===== Records for this exercise

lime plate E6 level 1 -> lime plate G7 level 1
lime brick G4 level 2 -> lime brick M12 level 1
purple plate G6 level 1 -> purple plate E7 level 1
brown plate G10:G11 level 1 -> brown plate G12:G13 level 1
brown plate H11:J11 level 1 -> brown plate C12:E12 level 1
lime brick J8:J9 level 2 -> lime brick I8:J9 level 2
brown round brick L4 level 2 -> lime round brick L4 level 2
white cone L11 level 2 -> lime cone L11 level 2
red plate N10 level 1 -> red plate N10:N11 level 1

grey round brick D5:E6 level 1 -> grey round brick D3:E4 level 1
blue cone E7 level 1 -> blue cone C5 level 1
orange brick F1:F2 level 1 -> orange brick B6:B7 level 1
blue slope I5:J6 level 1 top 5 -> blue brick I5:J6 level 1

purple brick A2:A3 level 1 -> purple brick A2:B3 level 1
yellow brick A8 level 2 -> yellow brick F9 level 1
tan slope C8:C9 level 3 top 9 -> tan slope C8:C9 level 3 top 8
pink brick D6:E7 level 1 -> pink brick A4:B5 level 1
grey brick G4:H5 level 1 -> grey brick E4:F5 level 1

==========
===== Records for this exercise

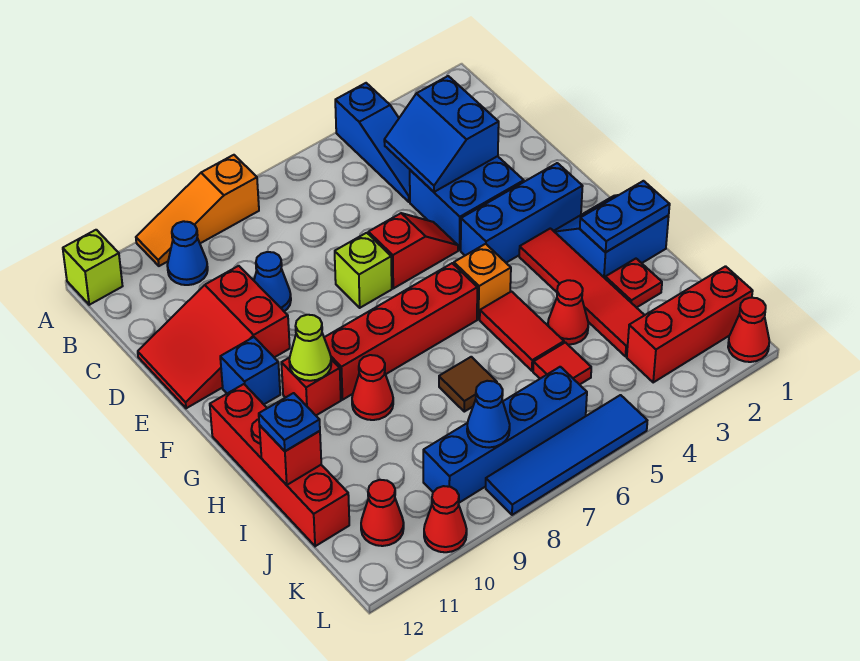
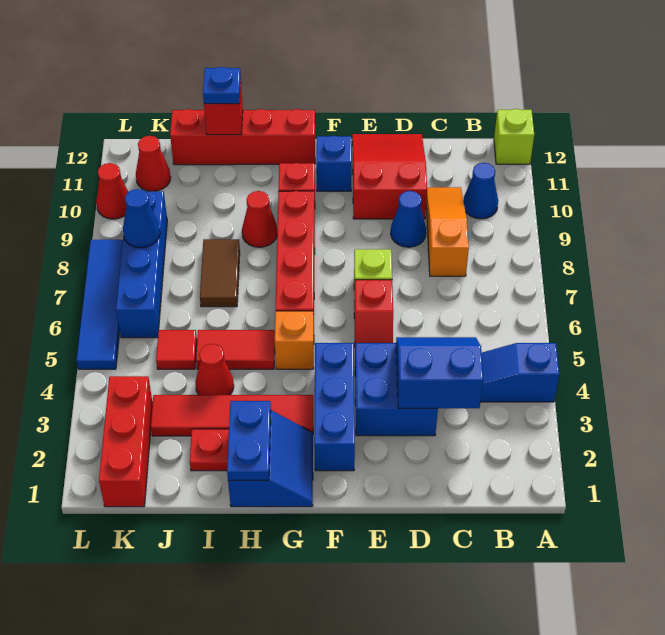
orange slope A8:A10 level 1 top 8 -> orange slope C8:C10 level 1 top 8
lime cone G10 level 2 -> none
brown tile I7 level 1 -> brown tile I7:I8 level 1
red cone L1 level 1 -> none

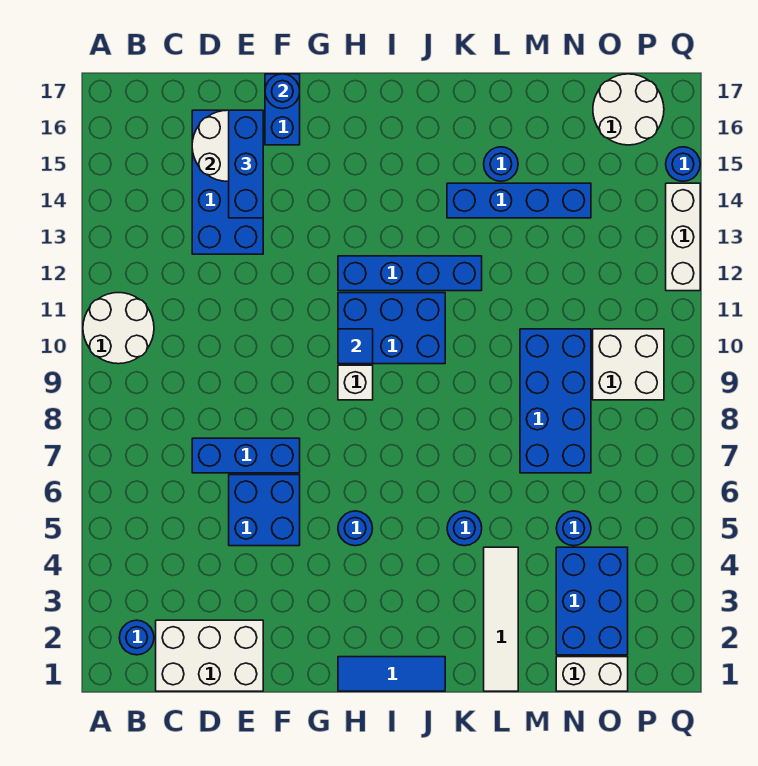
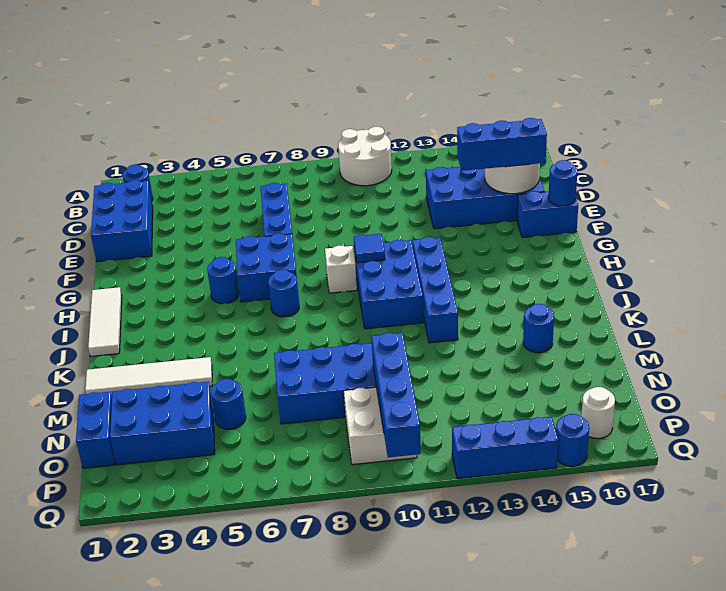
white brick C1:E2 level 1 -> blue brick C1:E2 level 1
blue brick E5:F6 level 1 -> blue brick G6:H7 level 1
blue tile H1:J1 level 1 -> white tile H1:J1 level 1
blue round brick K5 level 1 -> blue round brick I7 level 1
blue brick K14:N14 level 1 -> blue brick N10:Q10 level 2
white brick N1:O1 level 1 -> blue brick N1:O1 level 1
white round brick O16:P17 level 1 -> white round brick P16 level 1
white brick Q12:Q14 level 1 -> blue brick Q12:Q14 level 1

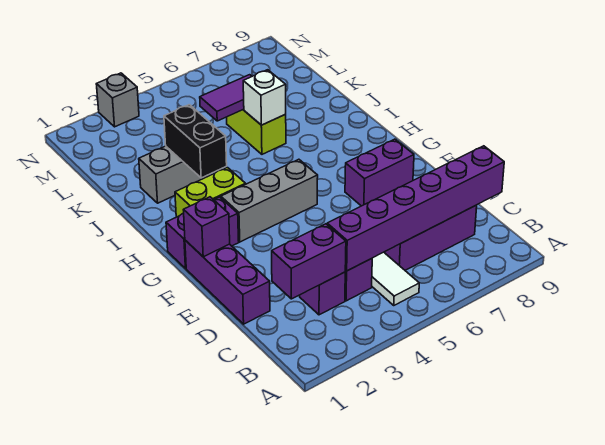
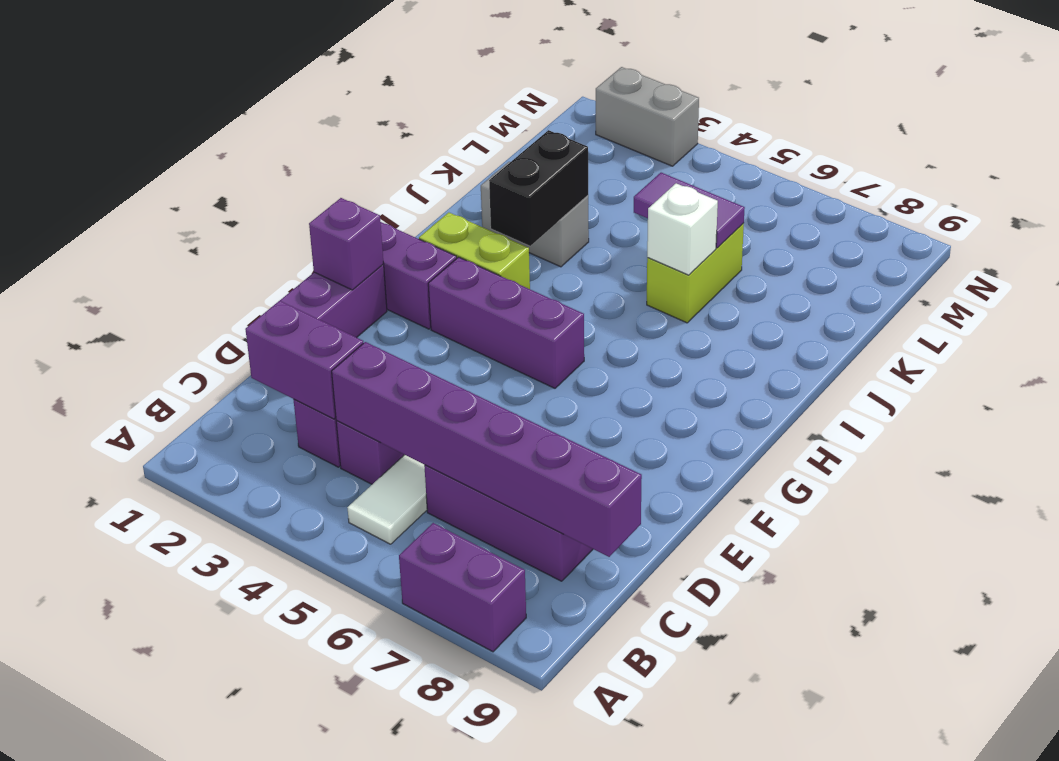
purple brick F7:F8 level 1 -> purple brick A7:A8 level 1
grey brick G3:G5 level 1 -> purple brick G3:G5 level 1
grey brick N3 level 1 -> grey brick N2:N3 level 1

==========

**Your task:**
Using the data above, print exactly the lines from the line that contains "tan slope C8:C9 level 3 top 9" through the line that contains "grey brick G4:H5", with both included.

**Answer to this exercise:**
tan slope C8:C9 level 3 top 9 -> tan slope C8:C9 level 3 top 8
pink brick D6:E7 level 1 -> pink brick A4:B5 level 1
grey brick G4:H5 level 1 -> grey brick E4:F5 level 1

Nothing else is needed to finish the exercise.